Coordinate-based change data
○ ○ ○ ○

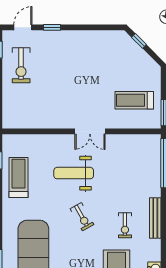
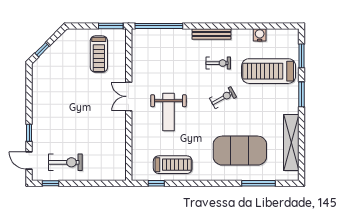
double door: (90, 131) -> (129, 96), swing flipped
treadmill: (19, 178) -> (173, 165), turned 180
exercise bike: (82, 217) -> (223, 98), moved

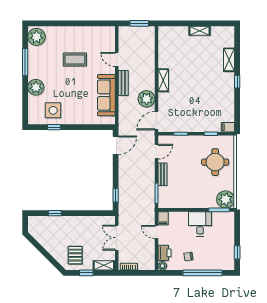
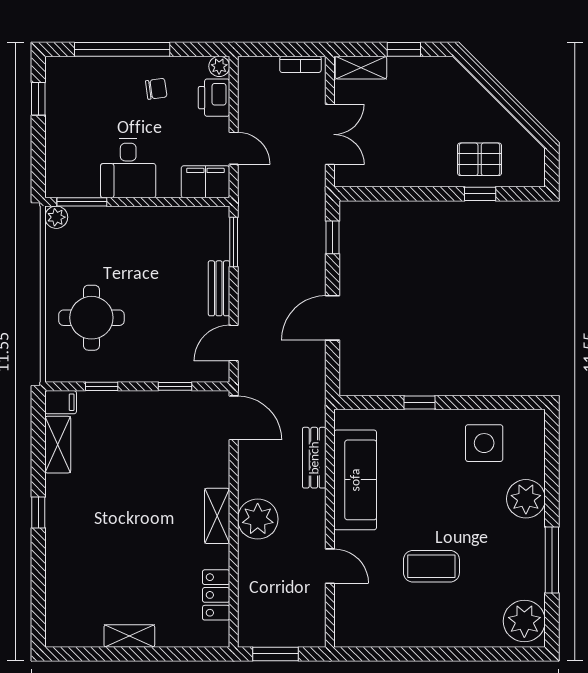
locker: (164, 48) -> (216, 595), added
shelving: (229, 60) -> (58, 445), moved
bench: (123, 83) -> (314, 458), moved
plant: (147, 99) -> (258, 519), moved
door: (156, 121) -> (234, 418), hinge flipped
window: (54, 127) -> (419, 402), moved
door: (116, 145) -> (333, 318), moved
plant: (226, 199) -> (56, 217), width x0.53, depth x0.53
filing cabinet: (163, 218) -> (205, 182), width x2.00
pallet: (75, 255) -> (480, 159), moved, turned 90

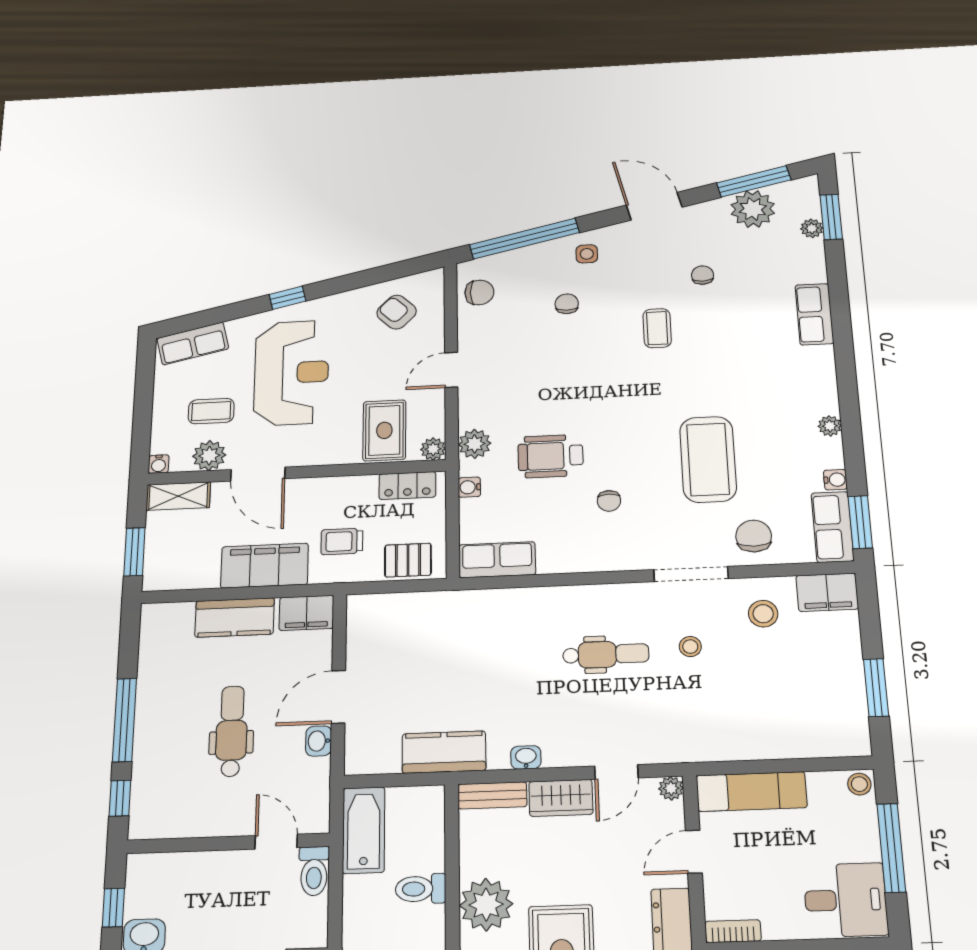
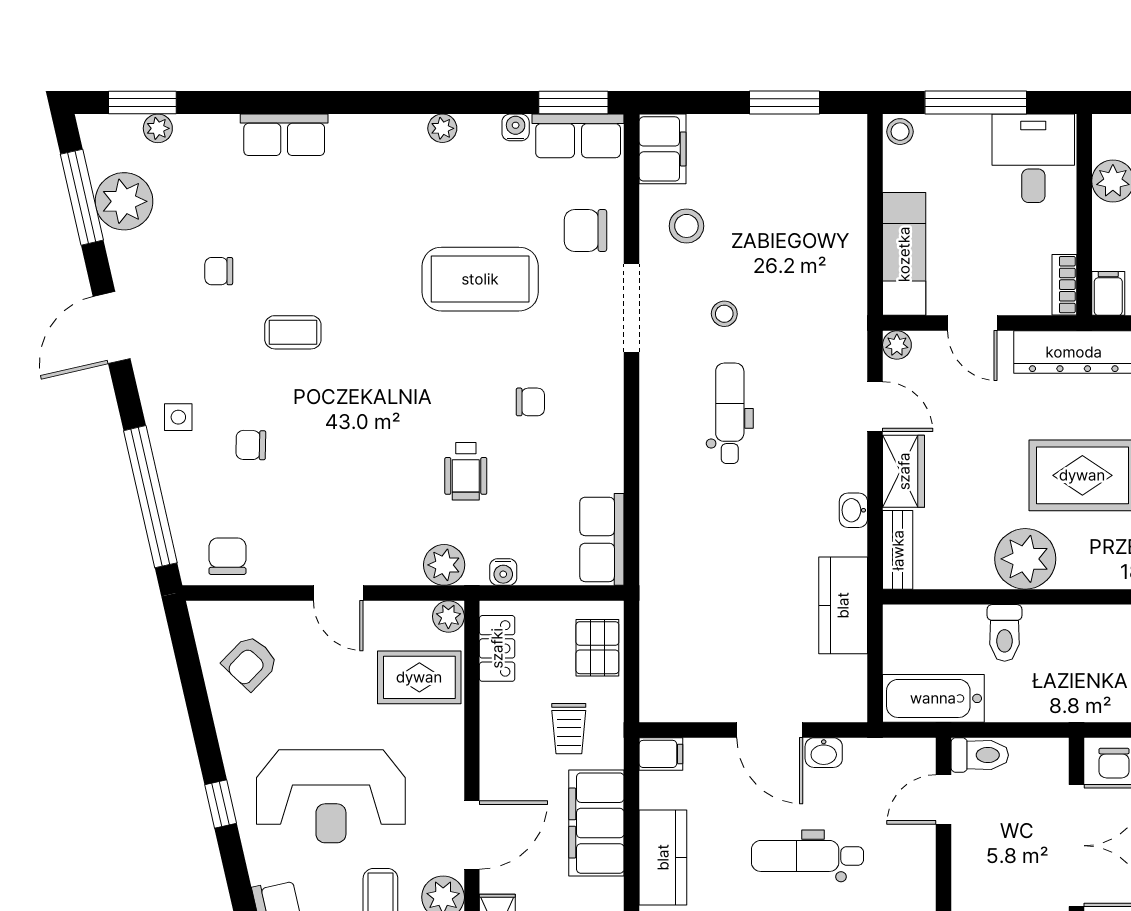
reception desk: (291, 373) -> (331, 796), turned 180
wheelchair: (551, 456) -> (466, 471), width x0.73, depth x0.73
filing cabinet: (306, 613) -> (661, 754), width x0.50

○ ○ ○ ○

Word for word, give the entries back in full; the pictures do not belong in the copy.

double door: (90, 131) -> (129, 96), swing flipped
treadmill: (19, 178) -> (173, 165), turned 180
exercise bike: (82, 217) -> (223, 98), moved

locker: (164, 48) -> (216, 595), added
shelving: (229, 60) -> (58, 445), moved
bench: (123, 83) -> (314, 458), moved
plant: (147, 99) -> (258, 519), moved
door: (156, 121) -> (234, 418), hinge flipped
window: (54, 127) -> (419, 402), moved
door: (116, 145) -> (333, 318), moved
plant: (226, 199) -> (56, 217), width x0.53, depth x0.53
filing cabinet: (163, 218) -> (205, 182), width x2.00
pallet: (75, 255) -> (480, 159), moved, turned 90

reception desk: (291, 373) -> (331, 796), turned 180
wheelchair: (551, 456) -> (466, 471), width x0.73, depth x0.73
filing cabinet: (306, 613) -> (661, 754), width x0.50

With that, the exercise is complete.